====== The records ======

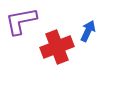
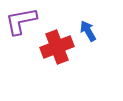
blue arrow: rotated 55 degrees counterclockwise
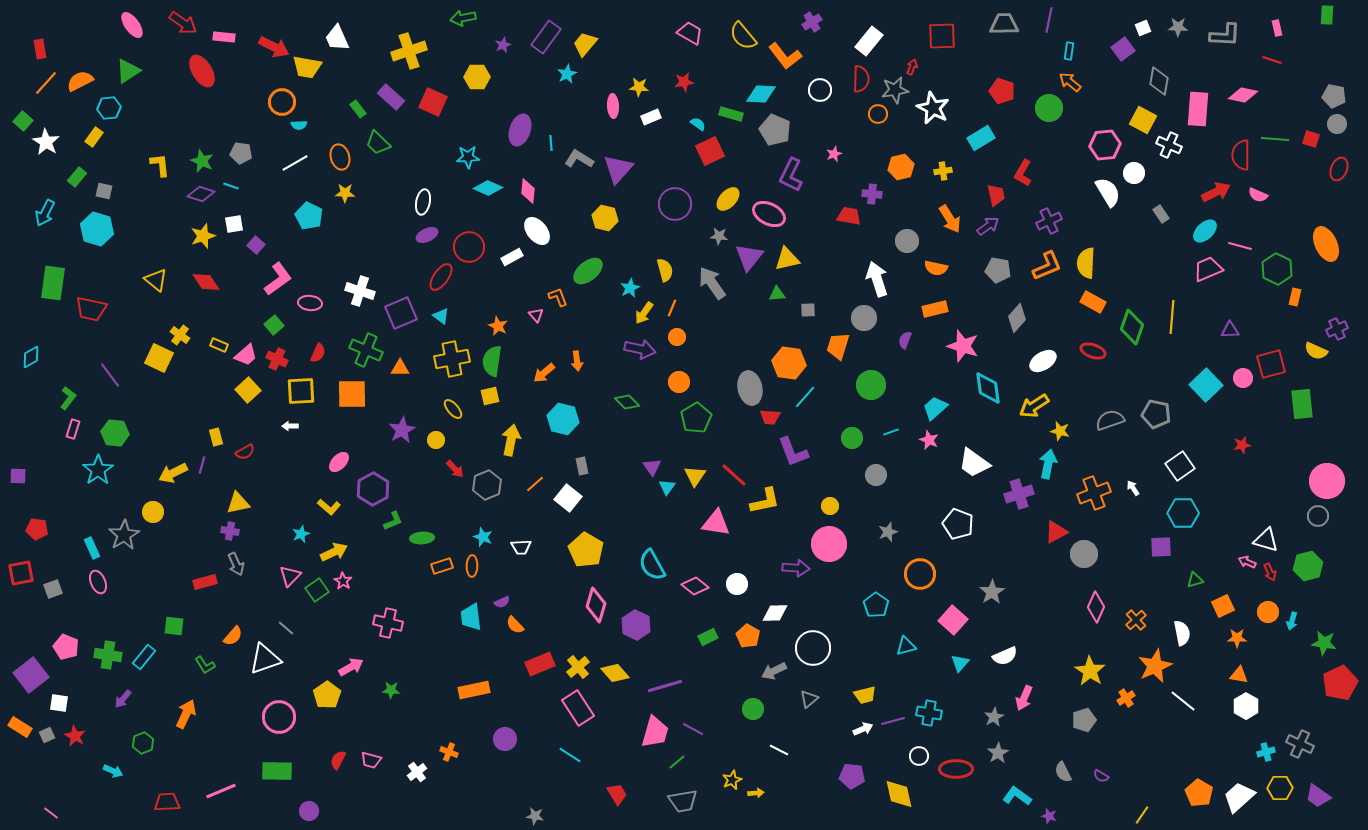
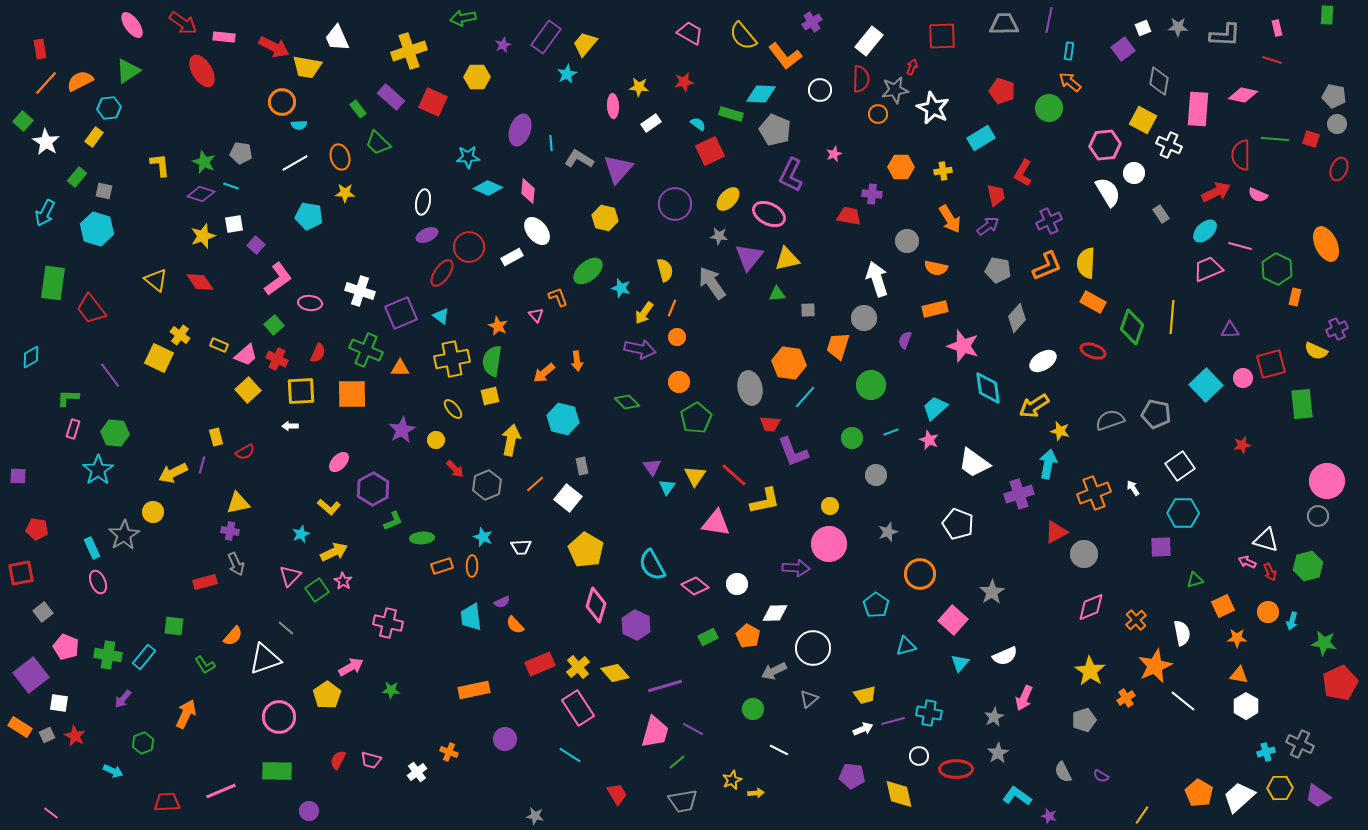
white rectangle at (651, 117): moved 6 px down; rotated 12 degrees counterclockwise
green star at (202, 161): moved 2 px right, 1 px down
orange hexagon at (901, 167): rotated 15 degrees clockwise
cyan pentagon at (309, 216): rotated 16 degrees counterclockwise
red ellipse at (441, 277): moved 1 px right, 4 px up
red diamond at (206, 282): moved 6 px left
cyan star at (630, 288): moved 9 px left; rotated 30 degrees counterclockwise
red trapezoid at (91, 309): rotated 40 degrees clockwise
green L-shape at (68, 398): rotated 125 degrees counterclockwise
red trapezoid at (770, 417): moved 7 px down
gray square at (53, 589): moved 10 px left, 23 px down; rotated 18 degrees counterclockwise
pink diamond at (1096, 607): moved 5 px left; rotated 44 degrees clockwise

======

Exercise goal
Show each line from the listing above that includes the word "cyan".

Completed task
cyan pentagon at (309, 216): rotated 16 degrees counterclockwise
cyan star at (630, 288): moved 9 px left; rotated 30 degrees counterclockwise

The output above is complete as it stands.